*MATERIAL PROVIDED*
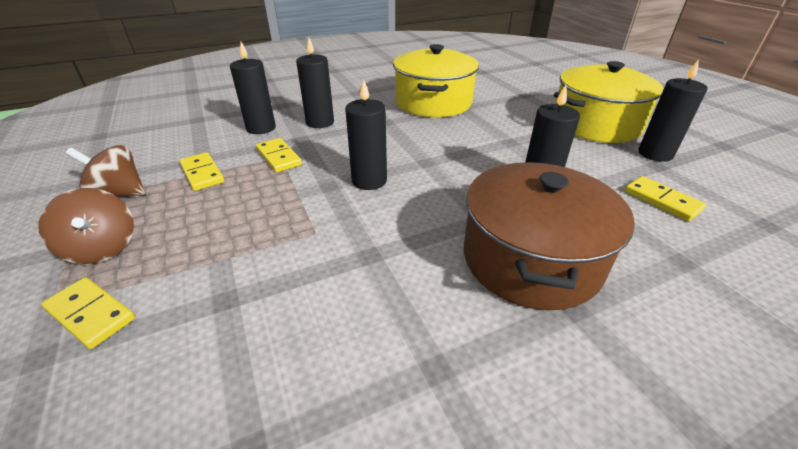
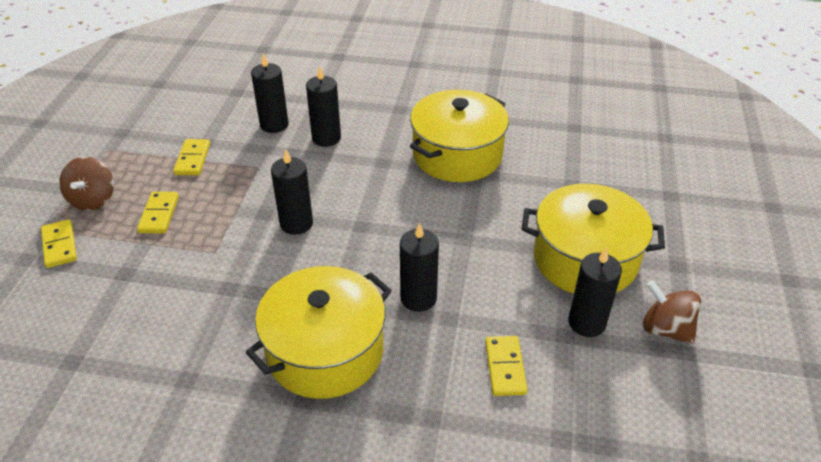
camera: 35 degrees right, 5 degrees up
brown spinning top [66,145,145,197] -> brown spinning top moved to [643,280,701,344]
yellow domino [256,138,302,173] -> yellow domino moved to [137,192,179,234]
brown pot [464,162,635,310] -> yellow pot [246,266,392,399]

--

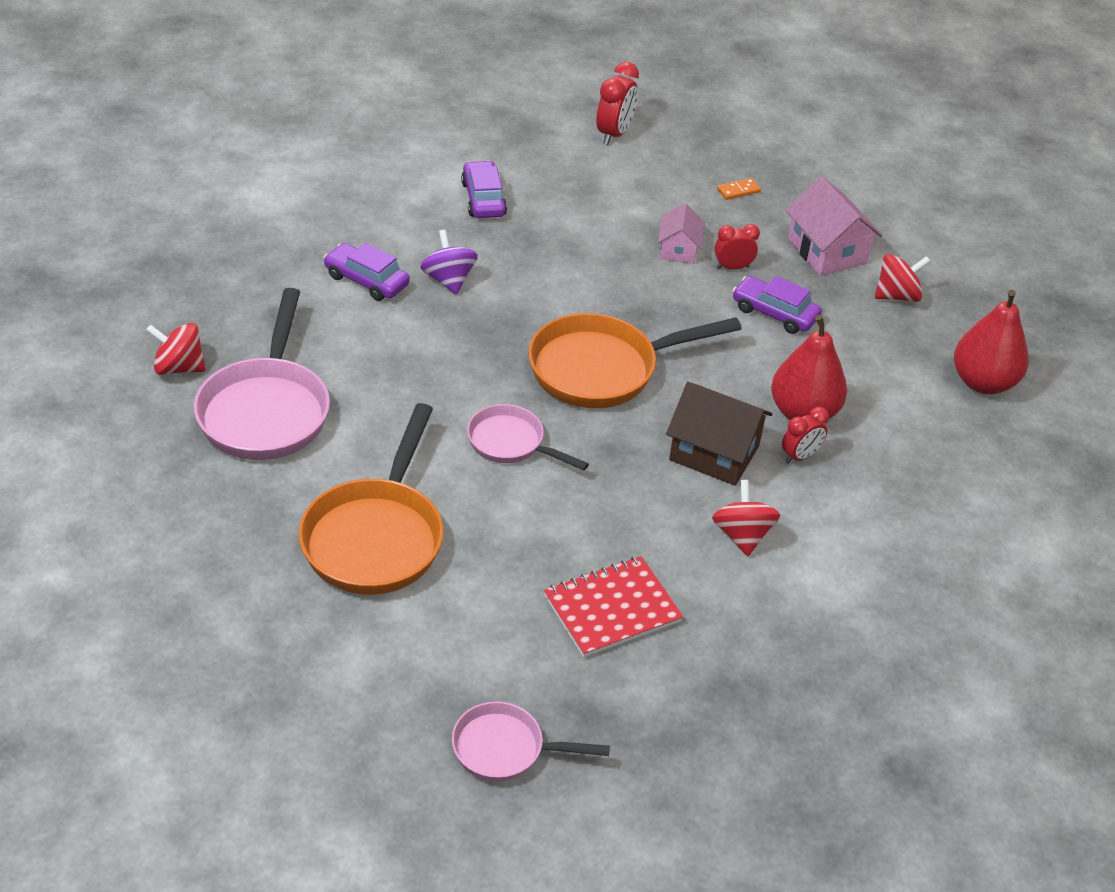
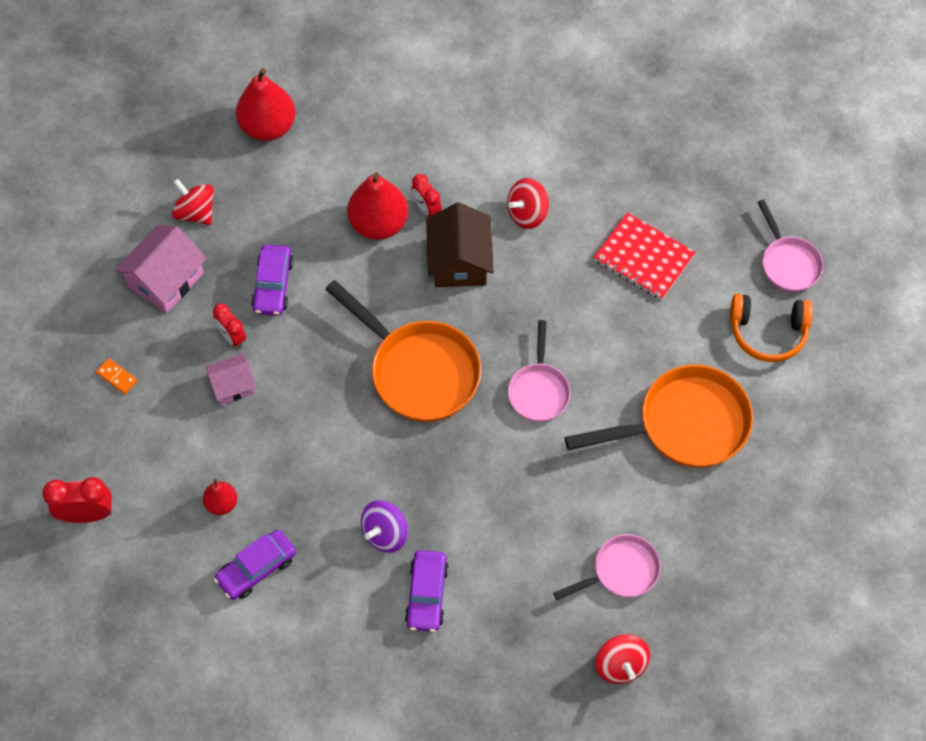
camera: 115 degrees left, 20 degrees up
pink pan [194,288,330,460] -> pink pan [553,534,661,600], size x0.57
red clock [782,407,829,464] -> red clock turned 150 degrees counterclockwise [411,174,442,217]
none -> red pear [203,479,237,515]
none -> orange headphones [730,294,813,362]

*GOAL OF THE EXERCISE*
Copy out the range of lines above starting at the line with "camera: 35 degrees right, 5 degrees up" and ending at the line with "brown pot [464,162,635,310]", exactly and including both.

*RESPONSE TO THIS TASK*
camera: 35 degrees right, 5 degrees up
brown spinning top [66,145,145,197] -> brown spinning top moved to [643,280,701,344]
yellow domino [256,138,302,173] -> yellow domino moved to [137,192,179,234]
brown pot [464,162,635,310] -> yellow pot [246,266,392,399]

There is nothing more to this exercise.